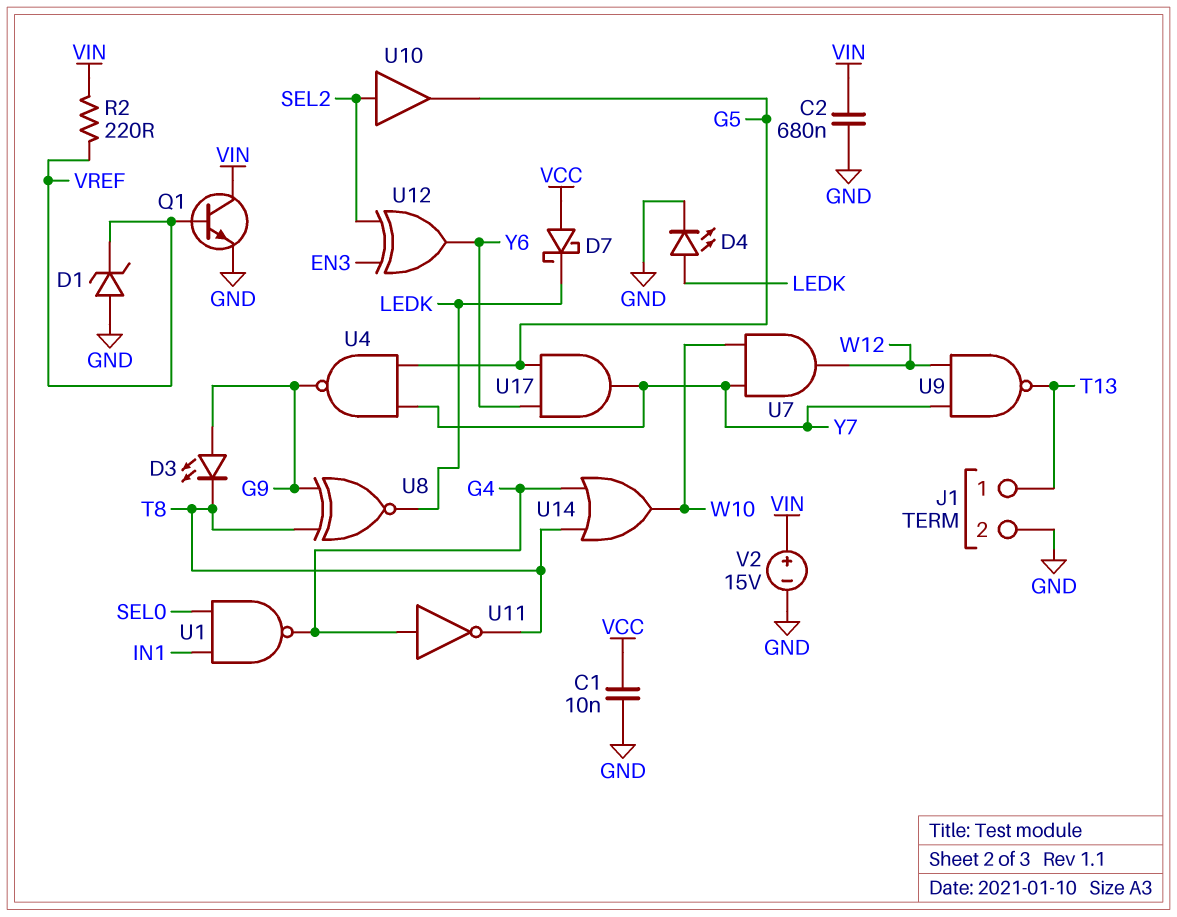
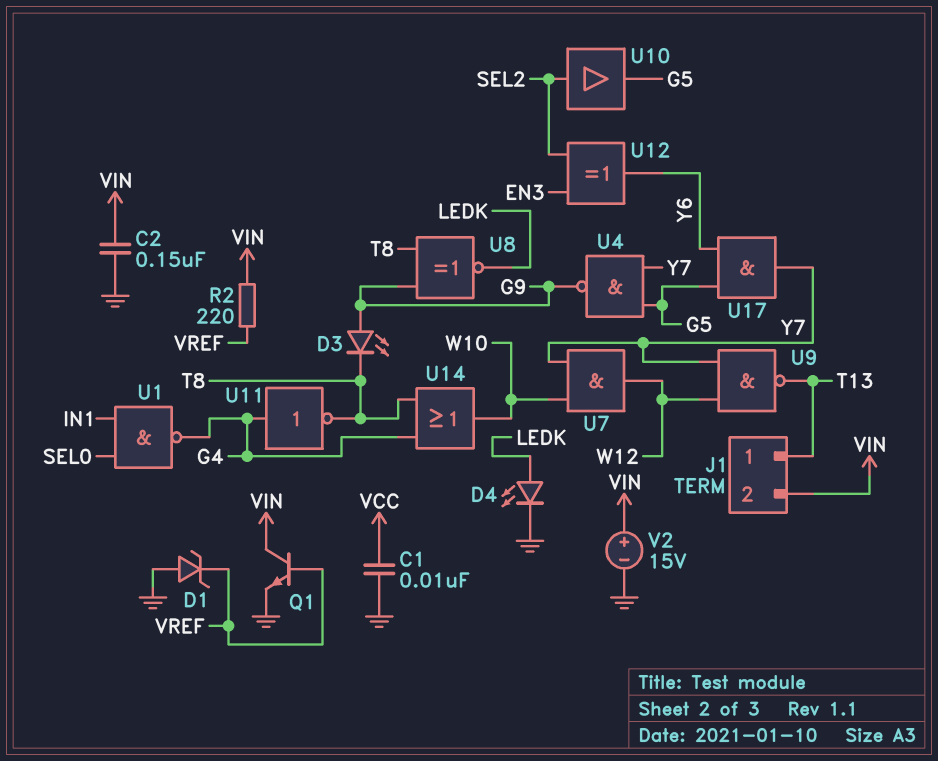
C2: 680nF (GND, VIN) -> 150nF (GND, VIN)
D7: schottky (A VCC, K LEDK) -> none
J1 pin 2: GND -> VIN

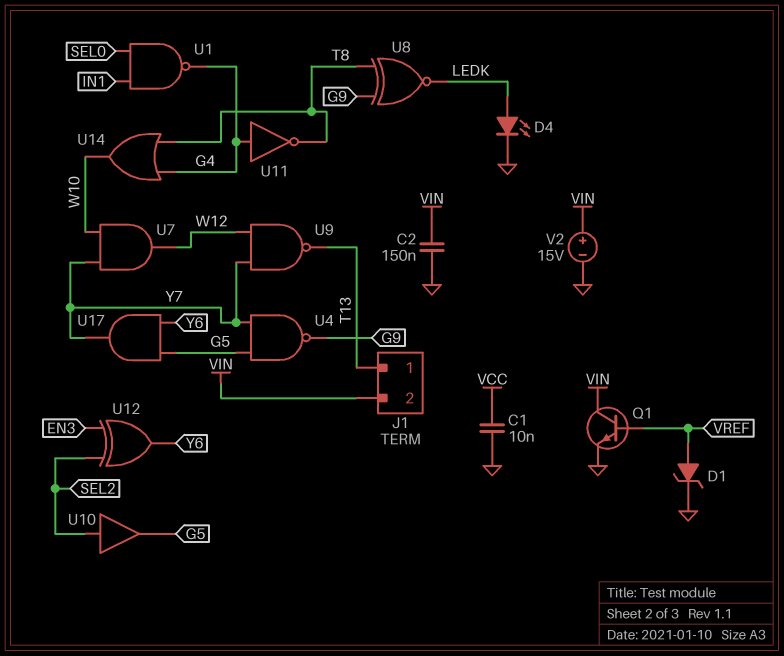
D1: zener (A GND, K VREF) -> zener (A VREF, K GND)
D3: LED (A G9, K T8) -> none
R2: 220 (VIN, VREF) -> none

=-=-=-=-=

- _WHAT IS BEING ASKED_: The required answer is the material repeated exactly, with no images in it.

- _EXERCISE ANSWER_:
C2: 680nF (GND, VIN) -> 150nF (GND, VIN)
D7: schottky (A VCC, K LEDK) -> none
J1 pin 2: GND -> VIN

D1: zener (A GND, K VREF) -> zener (A VREF, K GND)
D3: LED (A G9, K T8) -> none
R2: 220 (VIN, VREF) -> none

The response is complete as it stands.